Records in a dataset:
-------
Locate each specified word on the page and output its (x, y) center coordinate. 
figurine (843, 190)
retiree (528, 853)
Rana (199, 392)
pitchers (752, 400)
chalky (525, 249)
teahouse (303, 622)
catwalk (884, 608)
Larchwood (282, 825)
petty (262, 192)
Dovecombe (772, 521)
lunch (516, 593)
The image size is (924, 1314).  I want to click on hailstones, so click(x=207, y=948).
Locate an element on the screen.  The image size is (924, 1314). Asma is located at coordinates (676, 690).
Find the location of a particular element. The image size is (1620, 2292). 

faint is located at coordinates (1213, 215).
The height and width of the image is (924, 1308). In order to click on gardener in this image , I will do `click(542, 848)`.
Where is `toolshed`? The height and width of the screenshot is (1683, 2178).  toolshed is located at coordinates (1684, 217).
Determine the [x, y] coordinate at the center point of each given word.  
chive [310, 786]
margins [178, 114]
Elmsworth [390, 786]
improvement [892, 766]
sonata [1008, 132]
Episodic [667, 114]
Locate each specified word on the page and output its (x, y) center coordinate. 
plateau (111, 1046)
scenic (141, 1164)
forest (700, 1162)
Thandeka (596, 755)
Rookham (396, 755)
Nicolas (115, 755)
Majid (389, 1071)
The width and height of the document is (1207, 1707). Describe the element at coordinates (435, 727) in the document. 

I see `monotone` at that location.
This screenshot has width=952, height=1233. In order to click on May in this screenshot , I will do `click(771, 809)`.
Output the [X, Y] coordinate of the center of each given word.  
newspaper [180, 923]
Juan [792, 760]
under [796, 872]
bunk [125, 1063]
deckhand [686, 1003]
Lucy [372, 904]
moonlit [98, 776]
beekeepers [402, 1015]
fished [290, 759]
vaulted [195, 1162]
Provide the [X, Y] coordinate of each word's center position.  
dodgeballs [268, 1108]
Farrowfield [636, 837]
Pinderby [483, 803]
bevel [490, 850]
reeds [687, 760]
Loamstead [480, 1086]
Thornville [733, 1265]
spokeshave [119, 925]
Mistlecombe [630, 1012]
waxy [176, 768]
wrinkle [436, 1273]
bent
-------
Instruction: Give the lines as a JSON list of strings, one string per line and blank lines omitted, starting with the line that contains "Thornville [733, 1265]" and continuing through the end of the records.

Expected answer:
[
  "Thornville [733, 1265]",
  "spokeshave [119, 925]",
  "Mistlecombe [630, 1012]",
  "waxy [176, 768]",
  "wrinkle [436, 1273]",
  "bent"
]